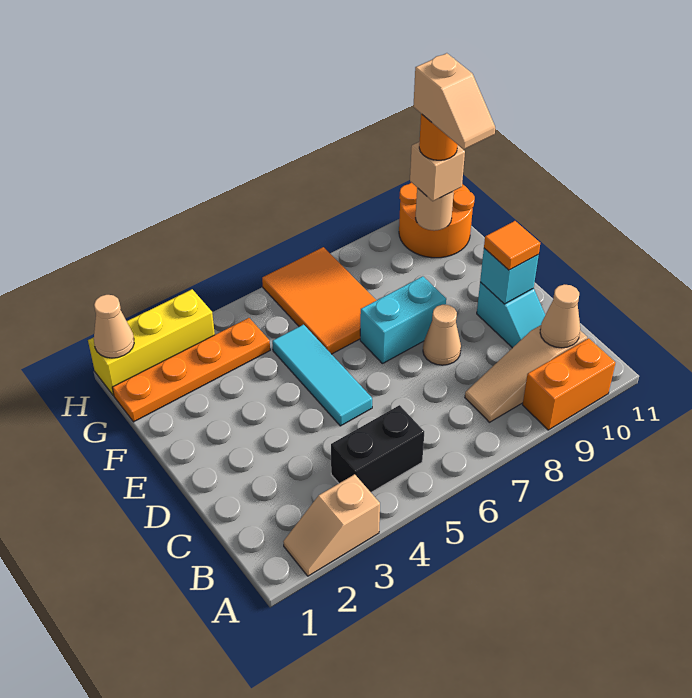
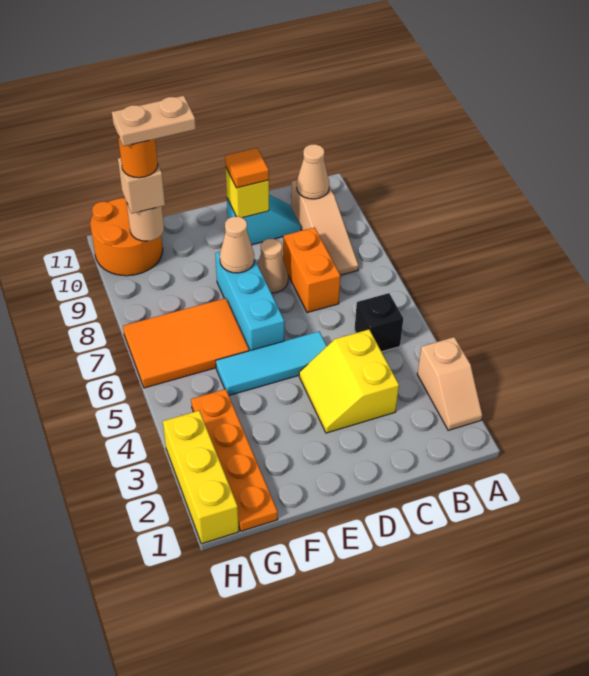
orange brick A9:A10 level 1 -> orange brick C7:C8 level 1
black brick B4:B5 level 1 -> black brick B5 level 1
none -> yellow slope C3:D4 level 1 top C
cyan brick D10 level 2 -> yellow brick D10 level 2
cyan brick E7:E8 level 1 -> cyan brick E6:E8 level 1
tan slope F10:G10 level 5 top G -> tan plate F10:G10 level 5
tan cone H1 level 2 -> tan cone E8 level 2

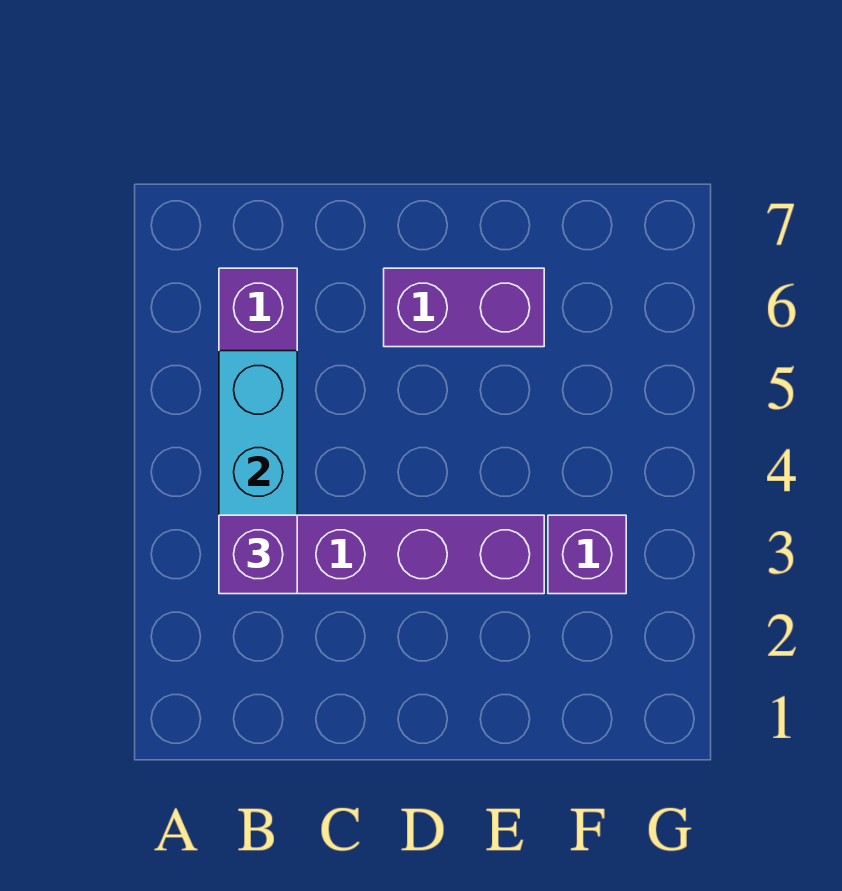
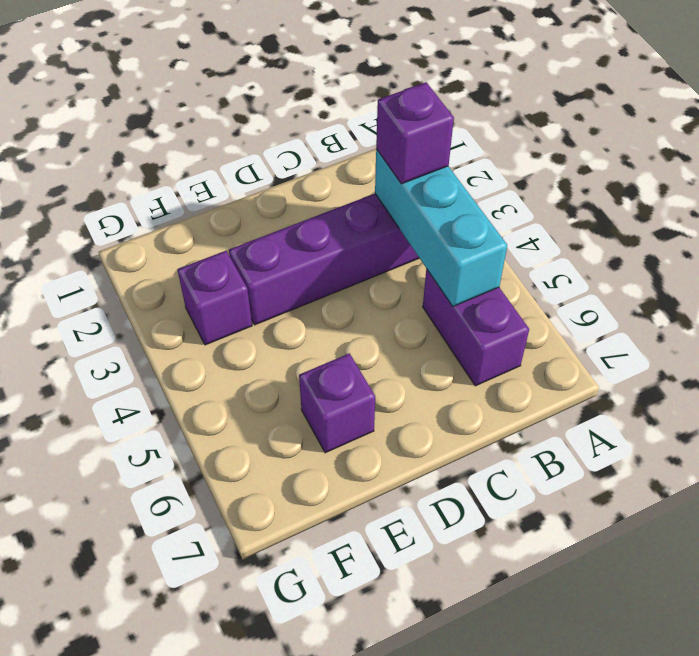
purple brick D6:E6 level 1 -> purple brick E6 level 1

Requirement:
The expected answer is each line of the records above that includes the string "cyan".

Your response:
cyan brick D10 level 2 -> yellow brick D10 level 2
cyan brick E7:E8 level 1 -> cyan brick E6:E8 level 1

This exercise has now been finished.